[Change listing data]

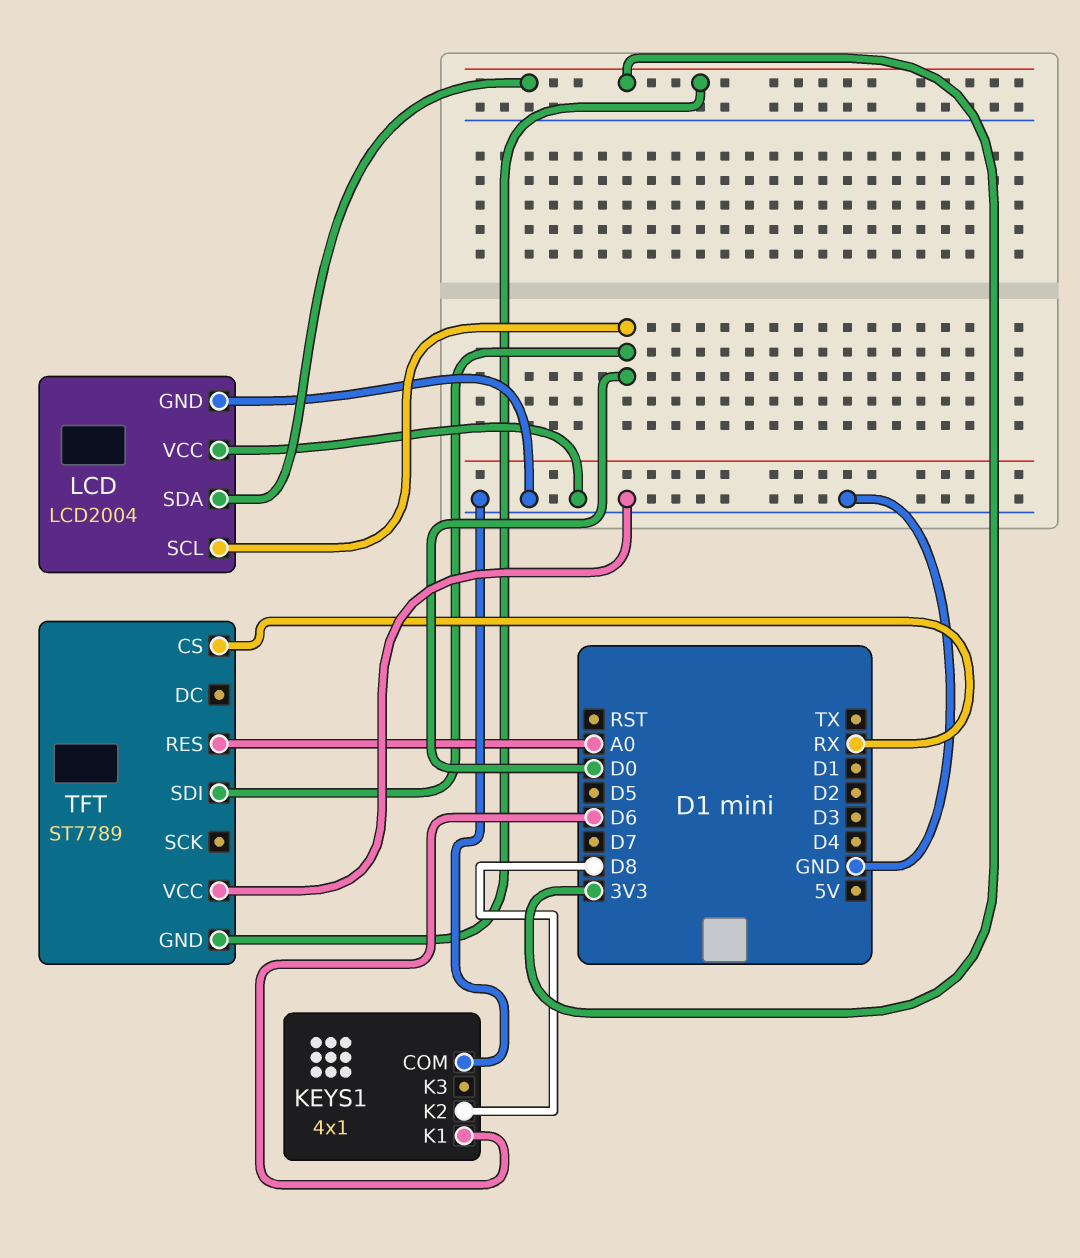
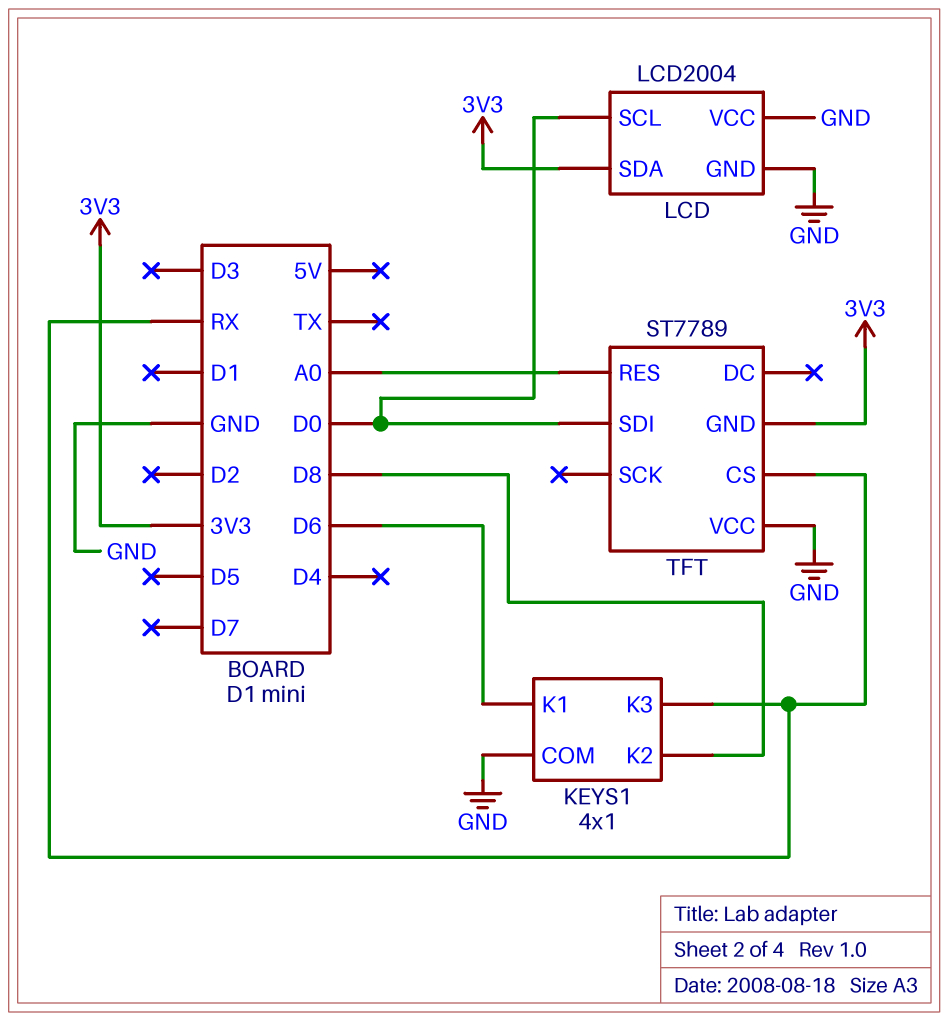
KEYS1 pin K3: none -> RX

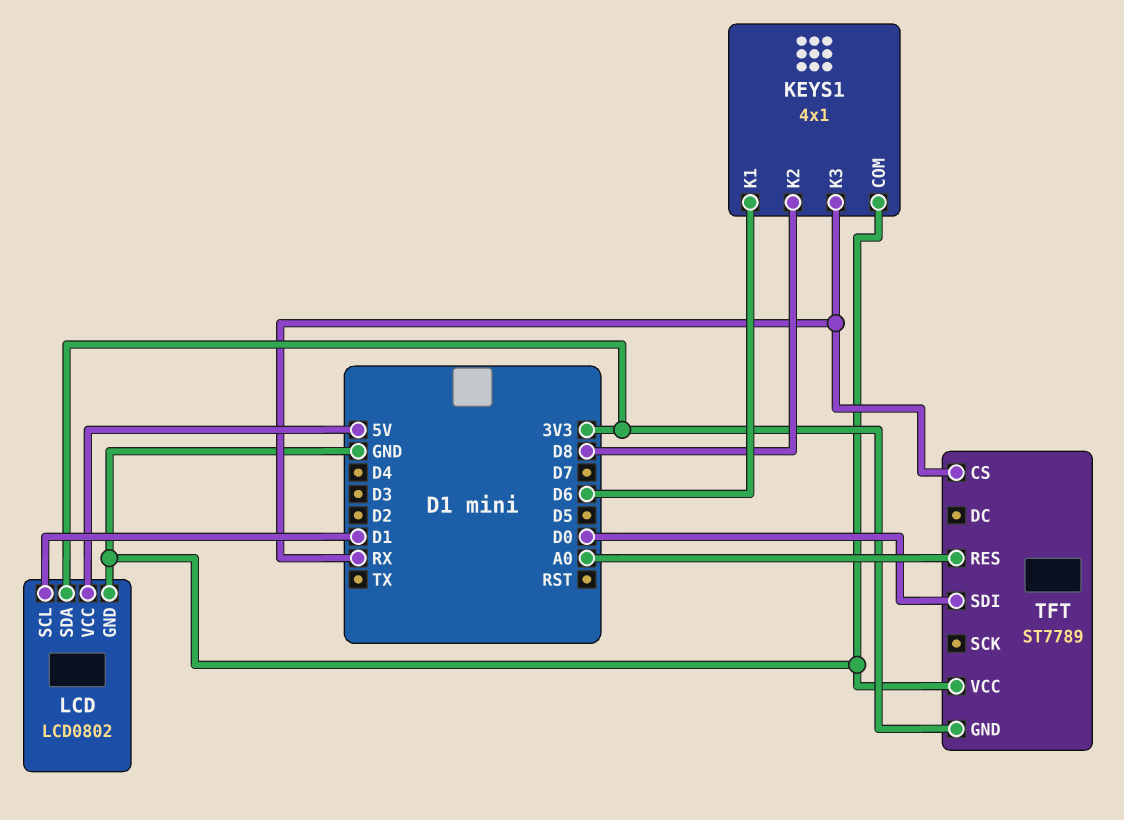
LCD: LCD2004 -> LCD0802
LCD pin SCL: D0 -> D1
LCD pin VCC: GND -> 5V

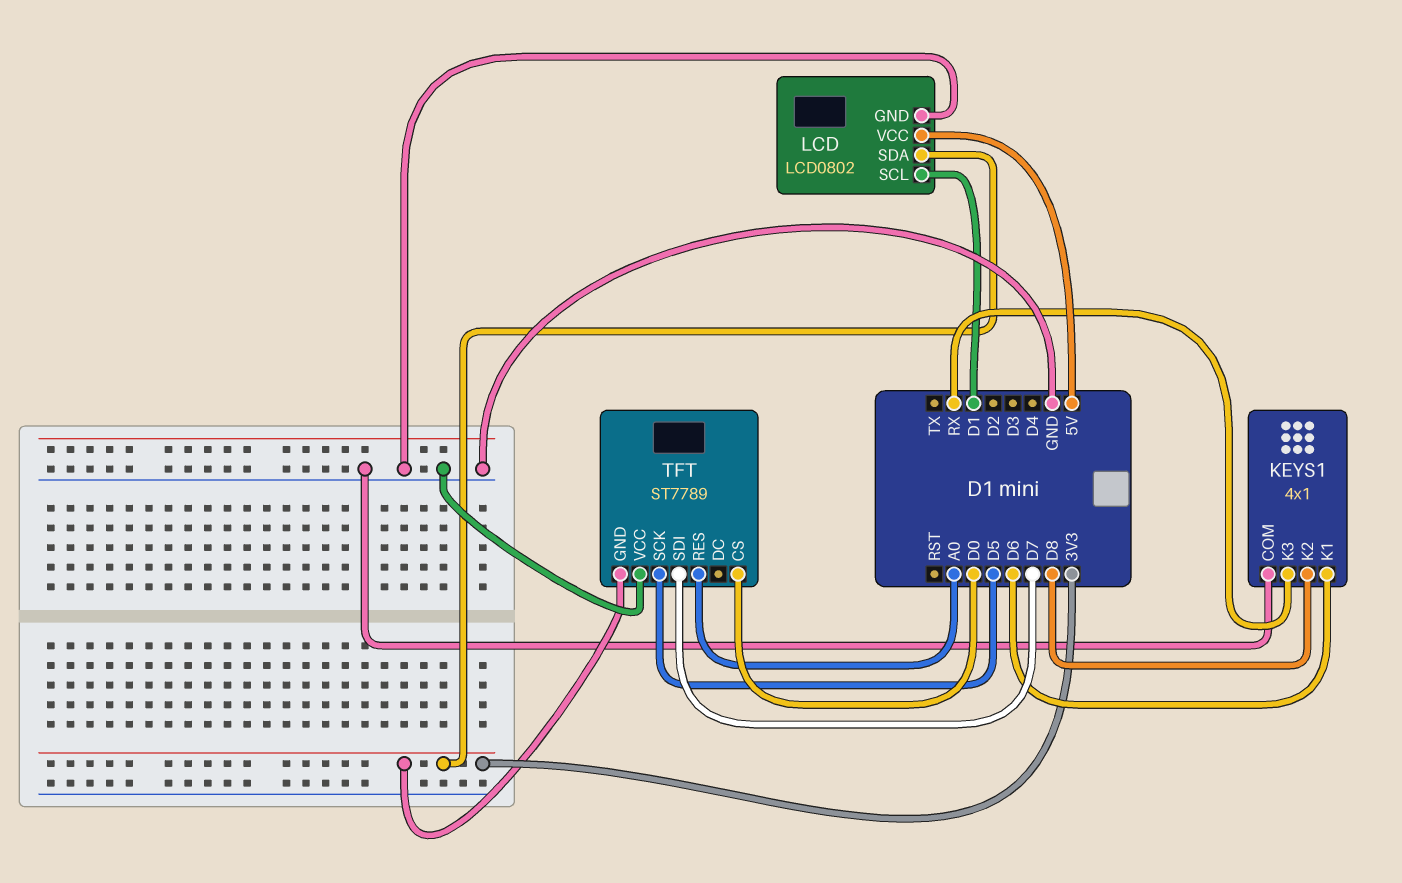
TFT pin CS: RX -> D0
TFT pin SCK: none -> D5
TFT pin SDI: D0 -> D7

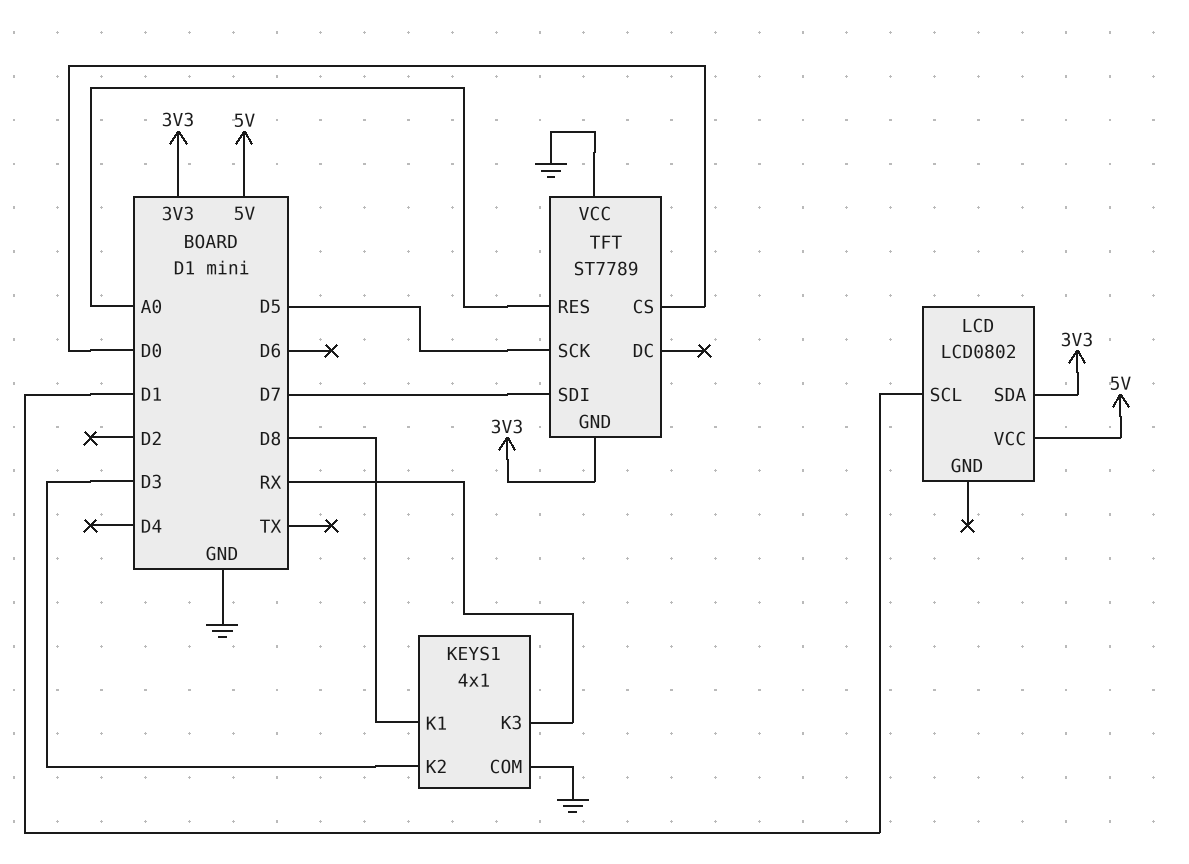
KEYS1 pin K1: D6 -> D8
KEYS1 pin K2: D8 -> D3
LCD pin GND: GND -> none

Exercise aim: From the entries above, copy each line that holds "none".

Your solution:
KEYS1 pin K3: none -> RX
TFT pin SCK: none -> D5
LCD pin GND: GND -> none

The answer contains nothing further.